**INSTRUCTIONS TO FOLLOW**
An exact copy of the lines from the one containing "U103 pin K: GND -> +24V" to the end of the records below is required, and nothing else.

START PROVIDED RECORDS

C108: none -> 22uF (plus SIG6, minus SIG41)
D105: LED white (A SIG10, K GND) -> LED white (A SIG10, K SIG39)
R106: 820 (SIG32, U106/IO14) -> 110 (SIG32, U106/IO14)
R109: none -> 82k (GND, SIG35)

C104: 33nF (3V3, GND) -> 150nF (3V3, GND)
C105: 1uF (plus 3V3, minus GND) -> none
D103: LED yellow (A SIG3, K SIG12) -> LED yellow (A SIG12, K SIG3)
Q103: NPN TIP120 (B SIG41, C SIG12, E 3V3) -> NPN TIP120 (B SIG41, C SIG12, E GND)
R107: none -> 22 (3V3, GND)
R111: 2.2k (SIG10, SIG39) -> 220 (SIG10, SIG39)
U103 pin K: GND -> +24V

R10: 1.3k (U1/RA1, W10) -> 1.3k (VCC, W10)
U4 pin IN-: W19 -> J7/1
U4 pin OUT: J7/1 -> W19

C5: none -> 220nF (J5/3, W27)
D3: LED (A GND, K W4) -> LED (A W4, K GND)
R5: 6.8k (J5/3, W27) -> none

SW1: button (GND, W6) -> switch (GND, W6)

END PROVIDED RECORDS

**RESULT OF THE TASK**
U103 pin K: GND -> +24V

R10: 1.3k (U1/RA1, W10) -> 1.3k (VCC, W10)
U4 pin IN-: W19 -> J7/1
U4 pin OUT: J7/1 -> W19

C5: none -> 220nF (J5/3, W27)
D3: LED (A GND, K W4) -> LED (A W4, K GND)
R5: 6.8k (J5/3, W27) -> none

SW1: button (GND, W6) -> switch (GND, W6)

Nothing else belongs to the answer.